Without any images, write the listing below out word for word.
** Opening Provided entries block **
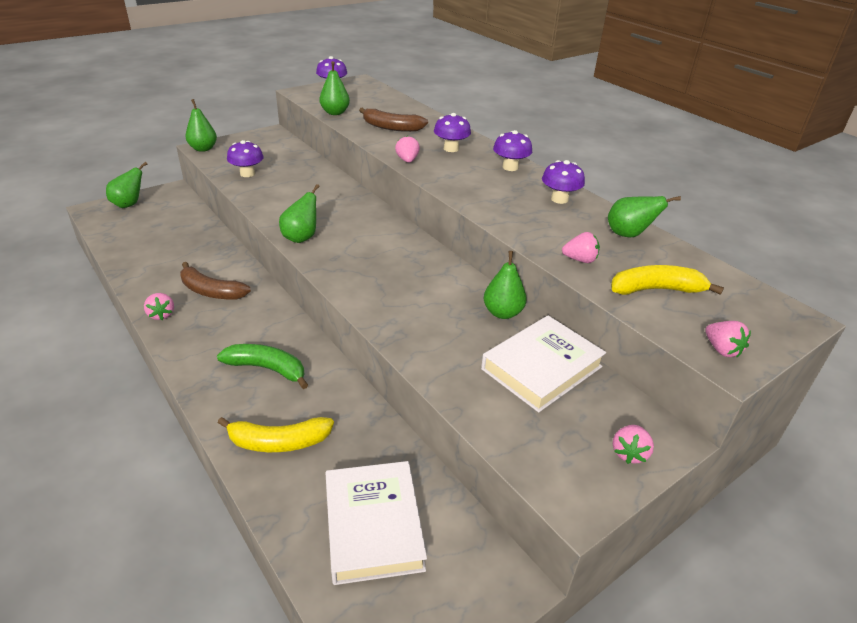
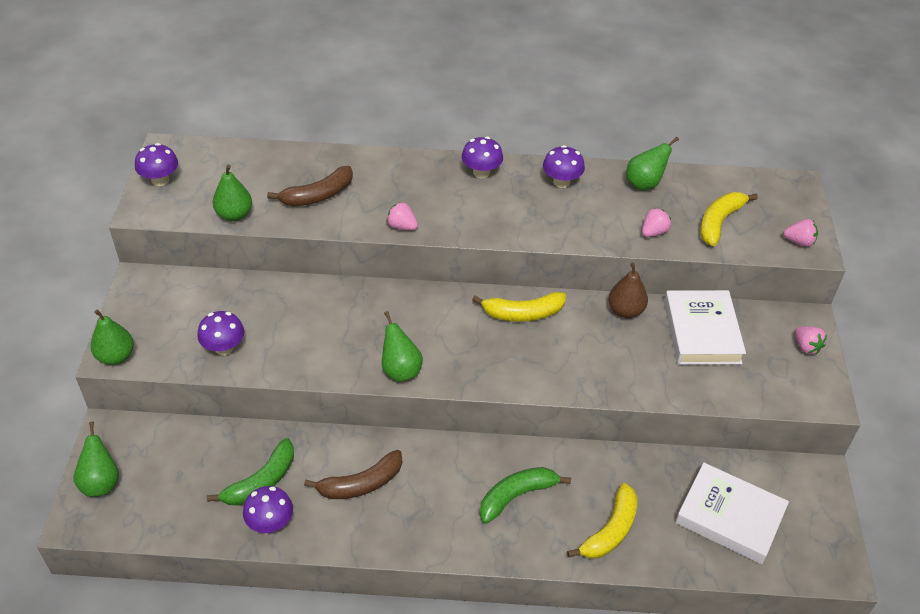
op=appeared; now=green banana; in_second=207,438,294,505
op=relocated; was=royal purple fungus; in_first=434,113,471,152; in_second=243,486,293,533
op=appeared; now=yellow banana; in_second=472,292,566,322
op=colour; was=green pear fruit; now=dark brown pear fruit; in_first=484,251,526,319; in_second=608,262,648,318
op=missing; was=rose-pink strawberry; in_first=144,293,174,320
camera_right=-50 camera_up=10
** Closing Provided entries block **
» **Result**:
op=appeared; now=green banana; in_second=207,438,294,505
op=relocated; was=royal purple fungus; in_first=434,113,471,152; in_second=243,486,293,533
op=appeared; now=yellow banana; in_second=472,292,566,322
op=colour; was=green pear fruit; now=dark brown pear fruit; in_first=484,251,526,319; in_second=608,262,648,318
op=missing; was=rose-pink strawberry; in_first=144,293,174,320
camera_right=-50 camera_up=10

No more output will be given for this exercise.